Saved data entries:
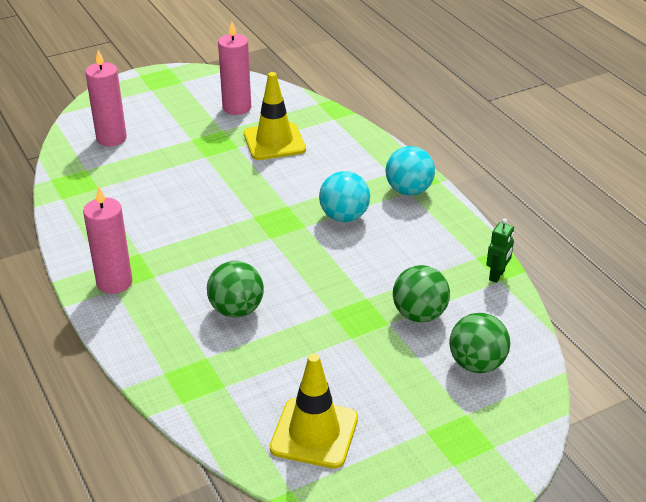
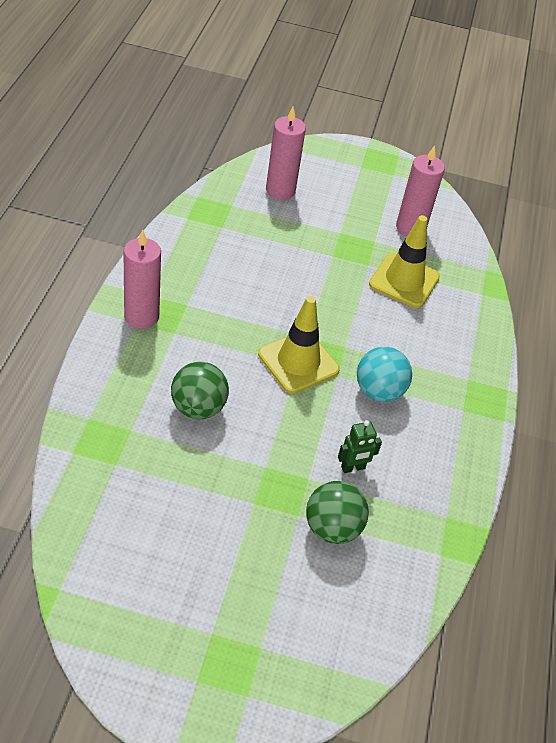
camera: 35 degrees right, 10 degrees up
(314, 433) = (129, 559): yellow traffic cone -> yellow traffic cone (298, 362)
(408, 190) = (464, 408): turquoise ball -> none
(476, 364) = (324, 612): green ball -> none
(497, 275) = (443, 548): green robot -> green robot (353, 468)

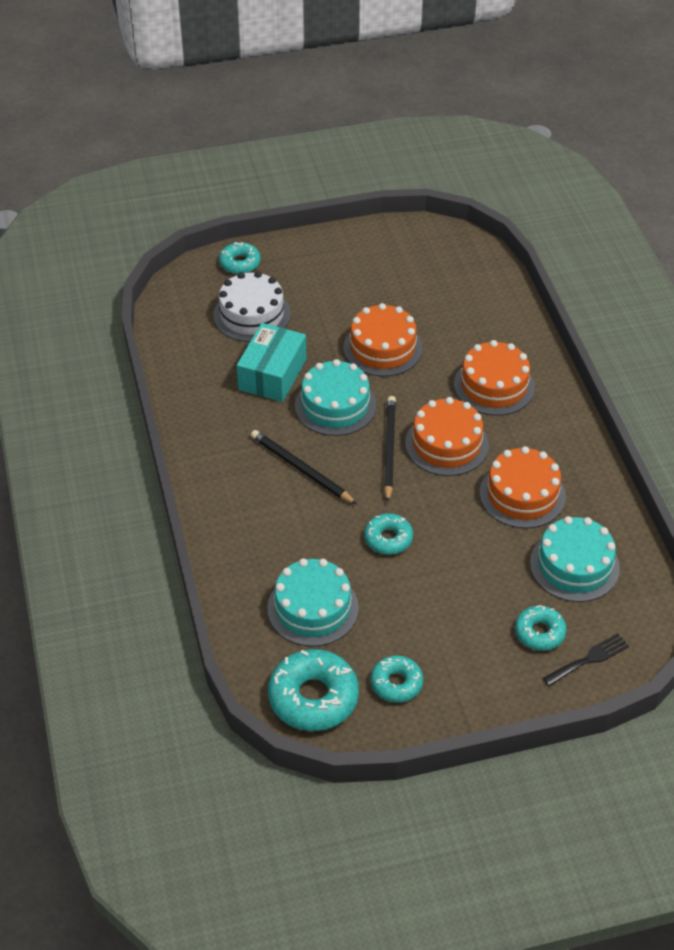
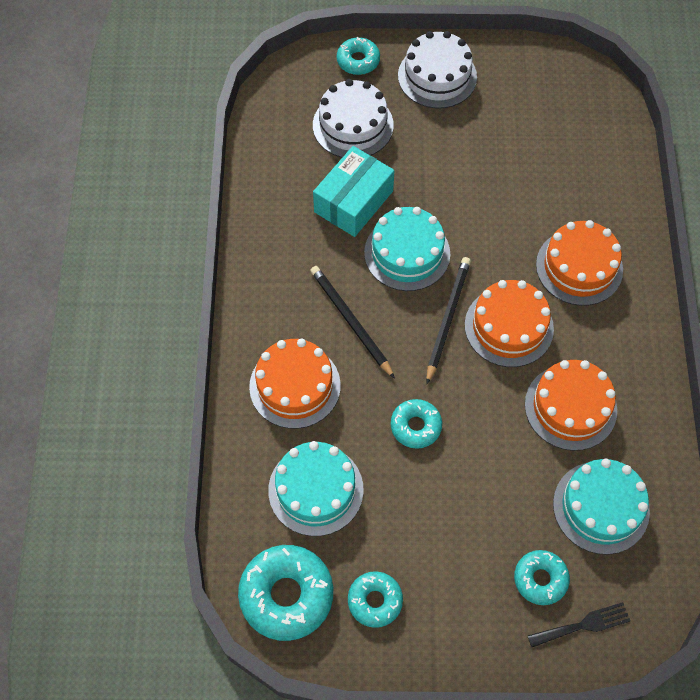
camera: 15 degrees right, 15 degrees up
(317, 262) = (437, 76): none -> white cake
(382, 348) = (475, 195): orange cake -> orange cake (295, 386)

Problem details: Print all the entries exactly as they appear, without the pictures.

Problem solution:
camera: 35 degrees right, 10 degrees up
(314, 433) = (129, 559): yellow traffic cone -> yellow traffic cone (298, 362)
(408, 190) = (464, 408): turquoise ball -> none
(476, 364) = (324, 612): green ball -> none
(497, 275) = (443, 548): green robot -> green robot (353, 468)

camera: 15 degrees right, 15 degrees up
(317, 262) = (437, 76): none -> white cake
(382, 348) = (475, 195): orange cake -> orange cake (295, 386)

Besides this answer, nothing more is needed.